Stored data
━━━━━━

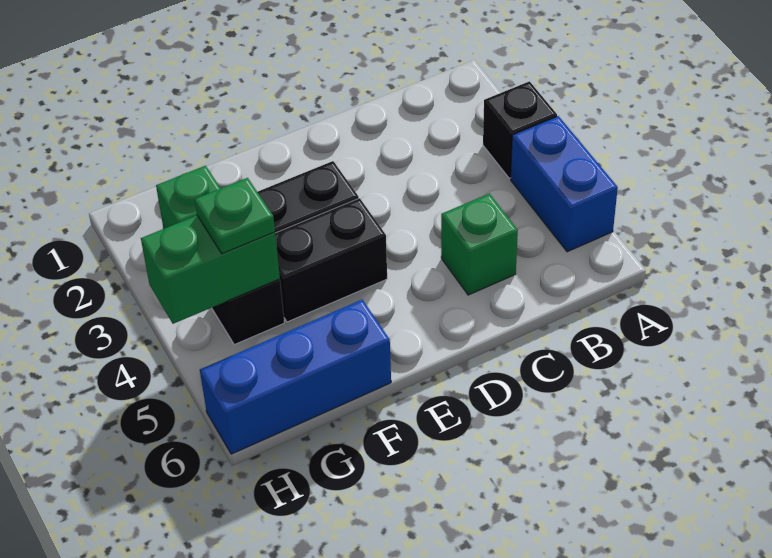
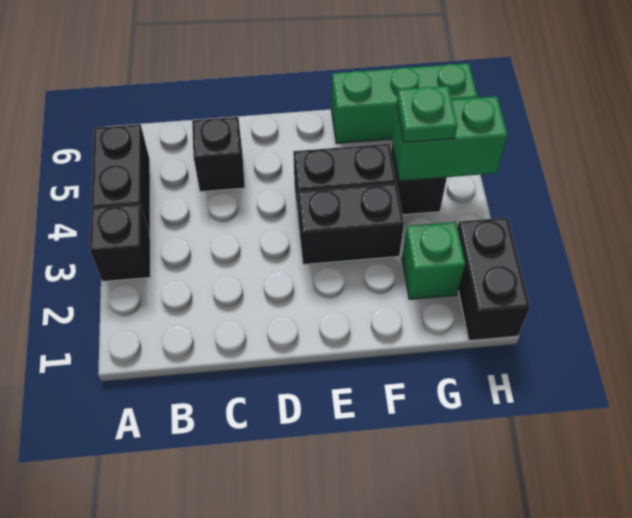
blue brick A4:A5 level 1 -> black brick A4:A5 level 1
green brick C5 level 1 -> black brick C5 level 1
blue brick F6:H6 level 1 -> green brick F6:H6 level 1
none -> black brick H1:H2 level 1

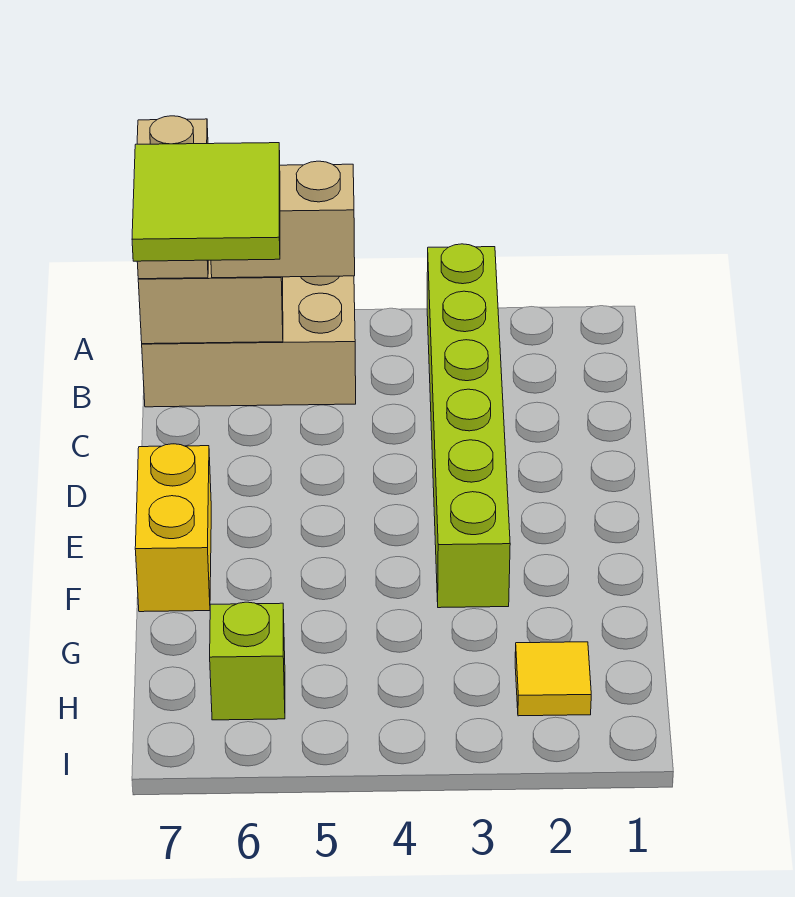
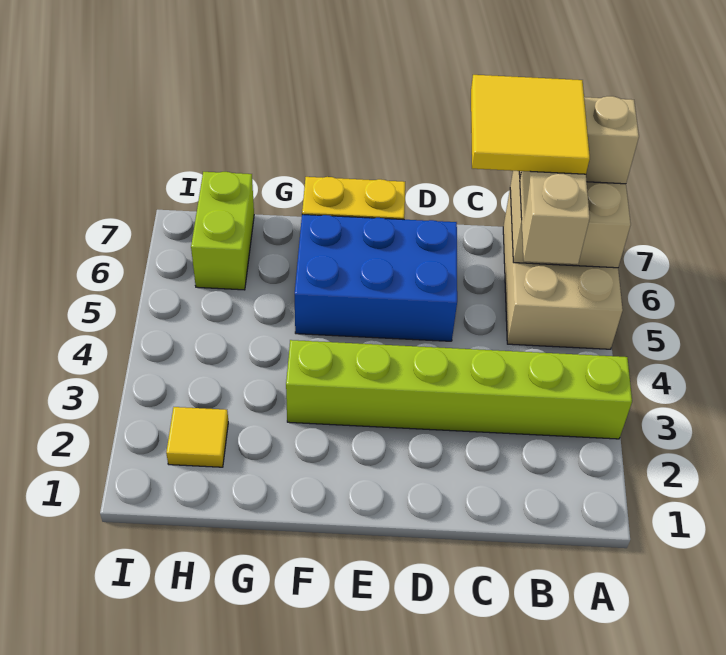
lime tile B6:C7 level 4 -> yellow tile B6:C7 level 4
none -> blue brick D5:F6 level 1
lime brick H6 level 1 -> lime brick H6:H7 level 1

━━━━━━

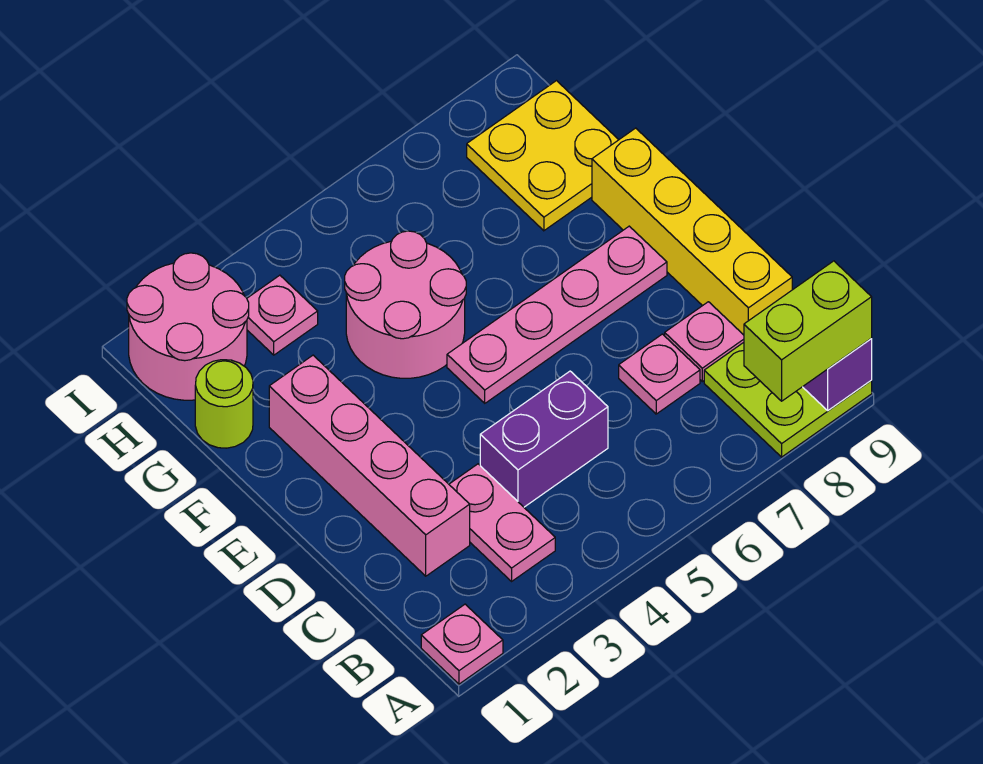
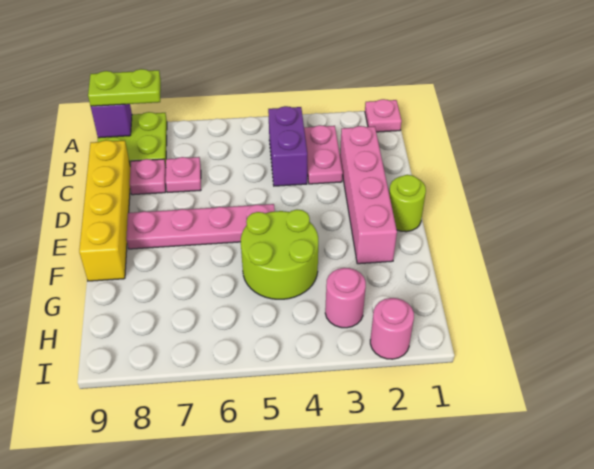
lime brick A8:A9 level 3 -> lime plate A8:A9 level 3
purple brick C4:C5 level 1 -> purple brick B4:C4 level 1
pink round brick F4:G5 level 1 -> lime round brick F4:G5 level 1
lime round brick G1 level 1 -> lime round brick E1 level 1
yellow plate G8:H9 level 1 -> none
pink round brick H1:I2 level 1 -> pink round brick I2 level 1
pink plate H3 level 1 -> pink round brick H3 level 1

━━━━━━

__Your goal__.
All that is wanted is the lines above between the one containing "blue brick A4:A5" and the one containing "lime brick H6 level", inclusive, restated word for word, with pictures omitted.

__Answer for this exercise__.
blue brick A4:A5 level 1 -> black brick A4:A5 level 1
green brick C5 level 1 -> black brick C5 level 1
blue brick F6:H6 level 1 -> green brick F6:H6 level 1
none -> black brick H1:H2 level 1

lime tile B6:C7 level 4 -> yellow tile B6:C7 level 4
none -> blue brick D5:F6 level 1
lime brick H6 level 1 -> lime brick H6:H7 level 1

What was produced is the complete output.